What this task involves: The data below should be transcribed in full, with no picture included.

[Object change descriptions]
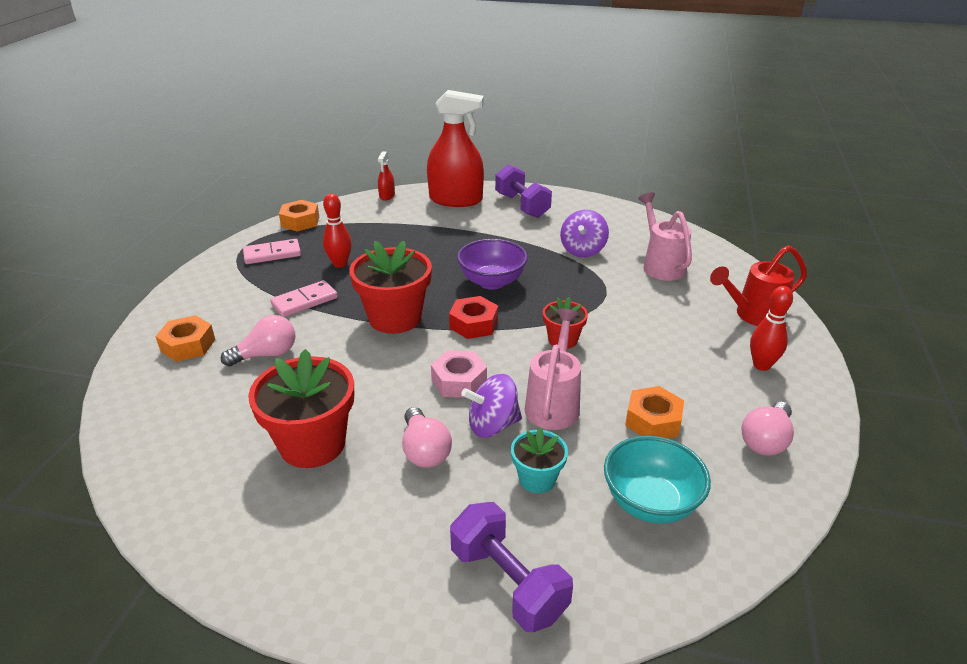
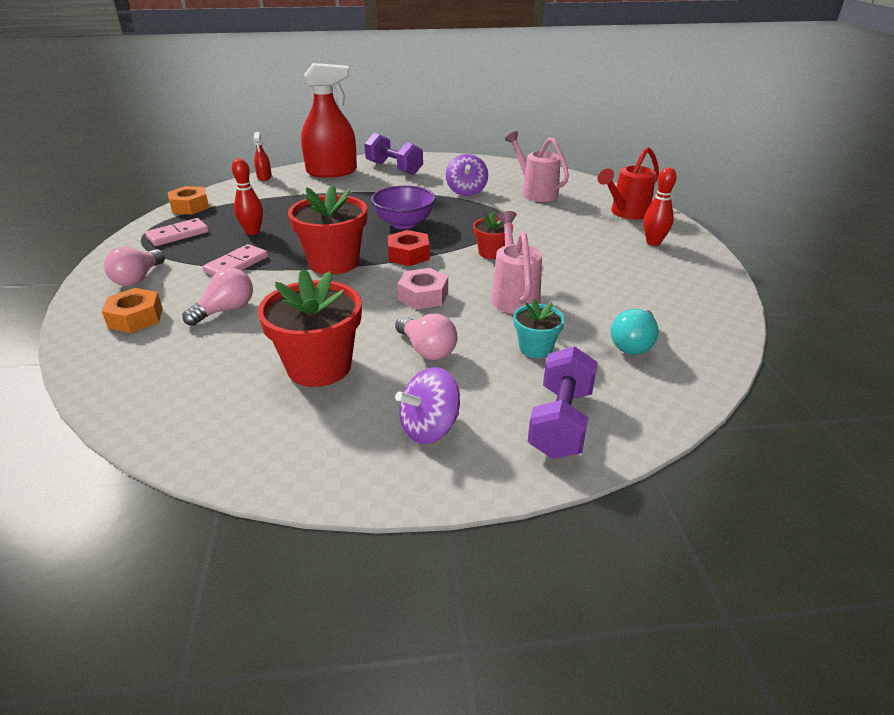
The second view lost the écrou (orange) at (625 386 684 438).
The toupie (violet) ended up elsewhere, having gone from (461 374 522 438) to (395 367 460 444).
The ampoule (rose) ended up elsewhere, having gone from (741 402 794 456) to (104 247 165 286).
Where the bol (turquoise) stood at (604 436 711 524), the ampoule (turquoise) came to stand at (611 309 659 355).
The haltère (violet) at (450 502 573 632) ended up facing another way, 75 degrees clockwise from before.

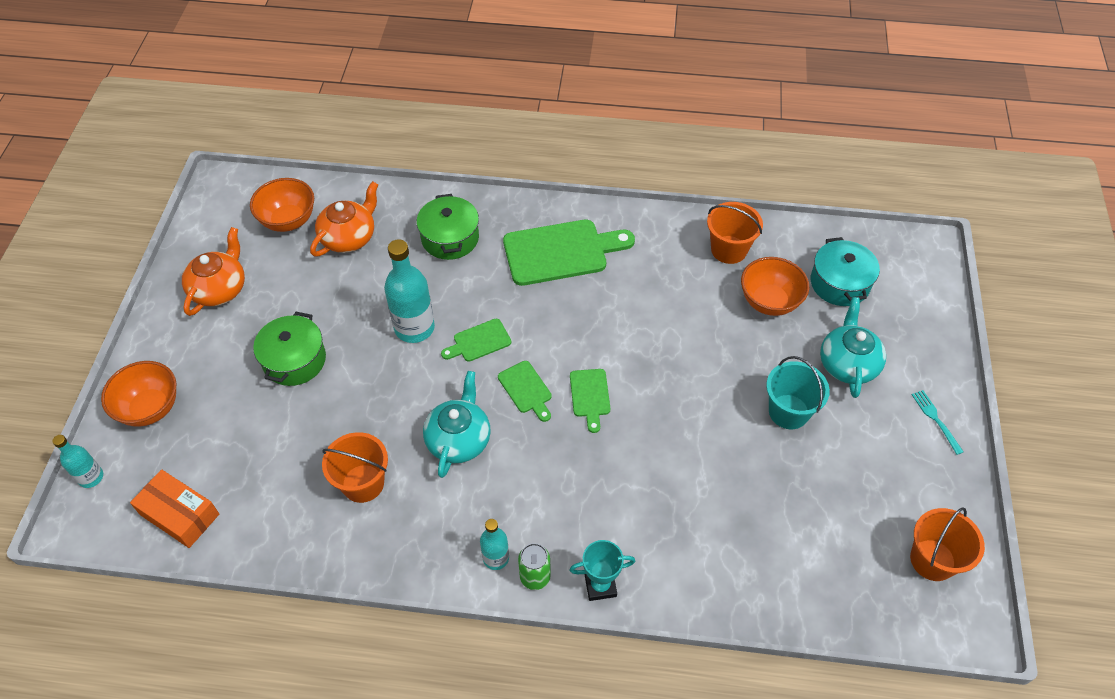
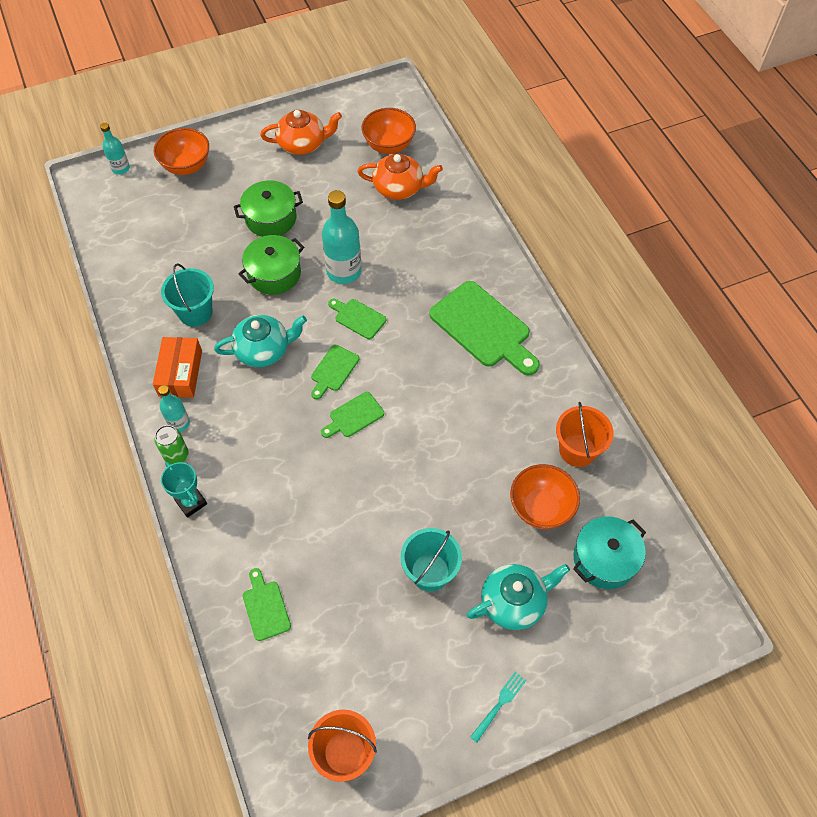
The second view gained the planche à découper (vert) at (243 568 291 641).
The boîte (orange) ended up elsewhere, having gone from (130 469 219 548) to (153 337 202 398).
The marmite (vert) ended up elsewhere, having gone from (417 194 479 260) to (238 235 304 295).
What was the seau (orange) at (322 432 388 503) turned into the seau (turquoise) at (161 264 214 326).

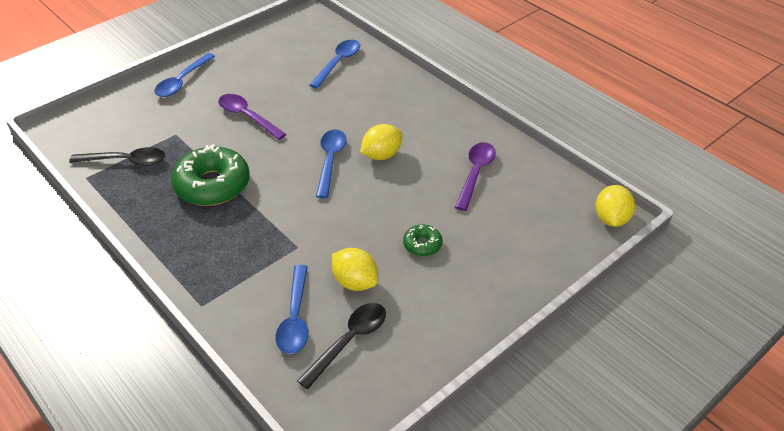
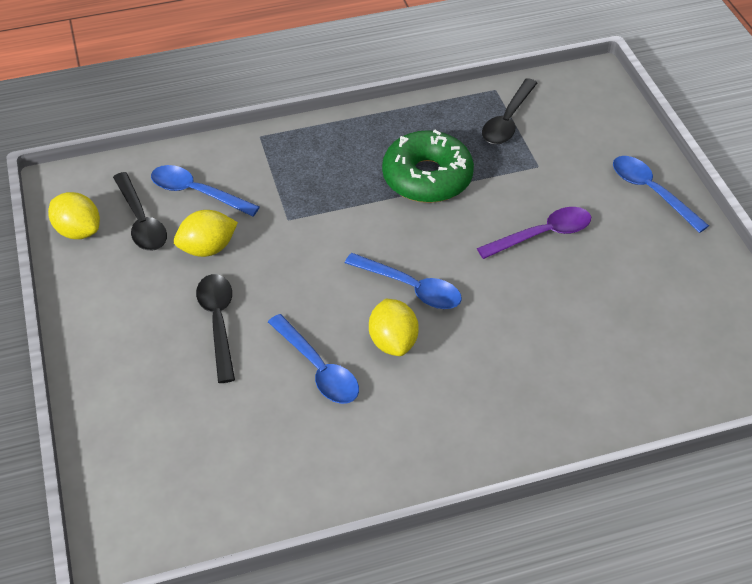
The second view lost the cuillère (violet) at (455 142 496 211).
The cuillère (bleu) ended up elsewhere, having gone from (309 40 360 89) to (268 314 359 404).
The citron (jaune) ended up elsewhere, having gone from (595 185 635 227) to (48 192 100 239).
Where the beignet (vert) stood at (403 225 442 256), the cuillère (noir) came to stand at (196 274 235 383).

Solution:
The second view lost the écrou (orange) at (625 386 684 438).
The toupie (violet) ended up elsewhere, having gone from (461 374 522 438) to (395 367 460 444).
The ampoule (rose) ended up elsewhere, having gone from (741 402 794 456) to (104 247 165 286).
Where the bol (turquoise) stood at (604 436 711 524), the ampoule (turquoise) came to stand at (611 309 659 355).
The haltère (violet) at (450 502 573 632) ended up facing another way, 75 degrees clockwise from before.

The second view gained the planche à découper (vert) at (243 568 291 641).
The boîte (orange) ended up elsewhere, having gone from (130 469 219 548) to (153 337 202 398).
The marmite (vert) ended up elsewhere, having gone from (417 194 479 260) to (238 235 304 295).
What was the seau (orange) at (322 432 388 503) turned into the seau (turquoise) at (161 264 214 326).

The second view lost the cuillère (violet) at (455 142 496 211).
The cuillère (bleu) ended up elsewhere, having gone from (309 40 360 89) to (268 314 359 404).
The citron (jaune) ended up elsewhere, having gone from (595 185 635 227) to (48 192 100 239).
Where the beignet (vert) stood at (403 225 442 256), the cuillère (noir) came to stand at (196 274 235 383).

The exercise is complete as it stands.